# Your task:
Give the data below again exactly as it stands. Omit the pictures.
****************
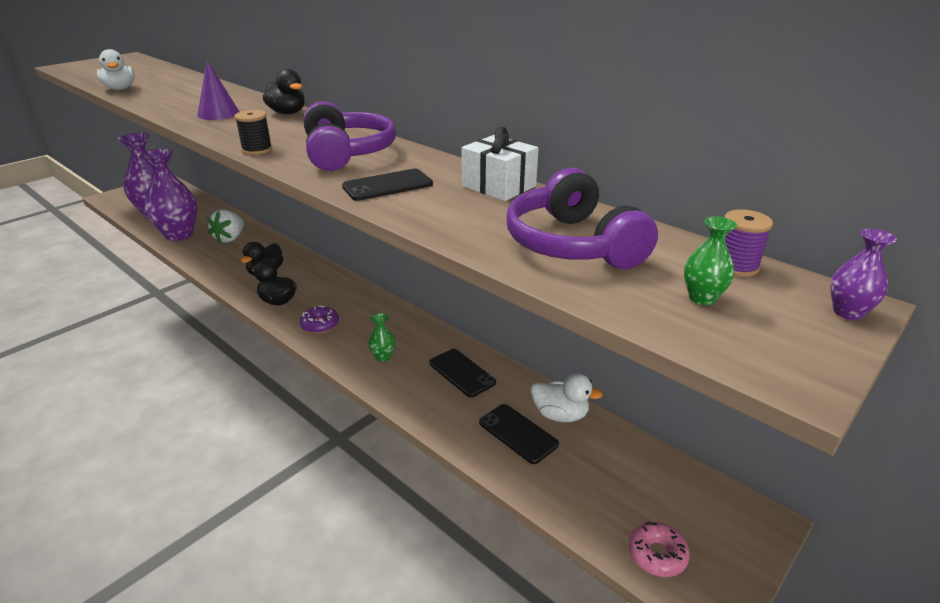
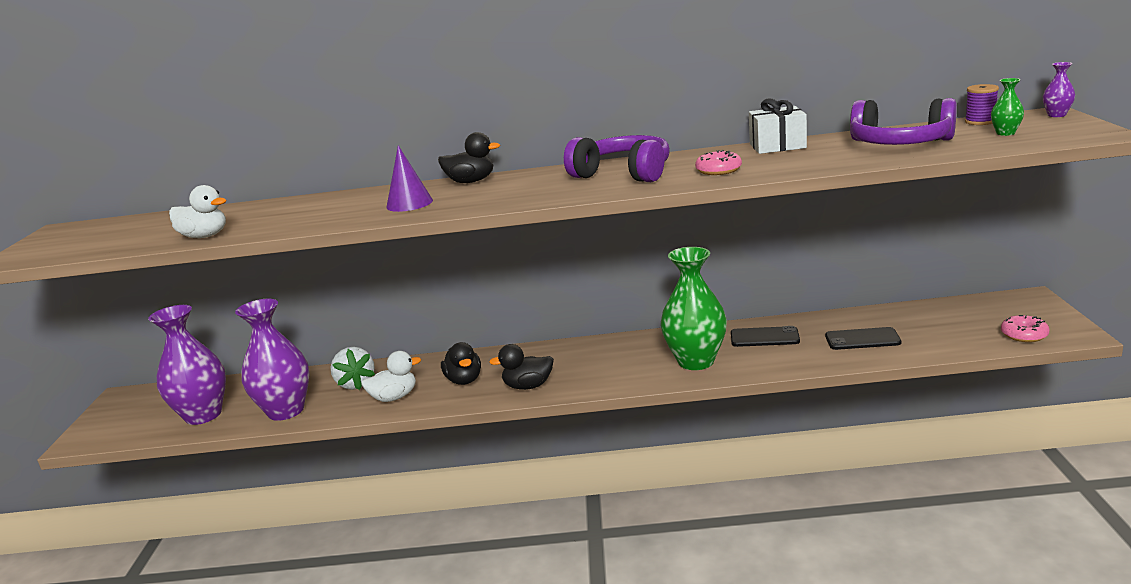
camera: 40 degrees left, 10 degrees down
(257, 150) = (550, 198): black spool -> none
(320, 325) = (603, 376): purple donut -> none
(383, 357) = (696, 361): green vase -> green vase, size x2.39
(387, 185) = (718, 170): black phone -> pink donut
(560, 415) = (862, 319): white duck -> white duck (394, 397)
****************
# Task solution:
camera: 40 degrees left, 10 degrees down
(257, 150) = (550, 198): black spool -> none
(320, 325) = (603, 376): purple donut -> none
(383, 357) = (696, 361): green vase -> green vase, size x2.39
(387, 185) = (718, 170): black phone -> pink donut
(560, 415) = (862, 319): white duck -> white duck (394, 397)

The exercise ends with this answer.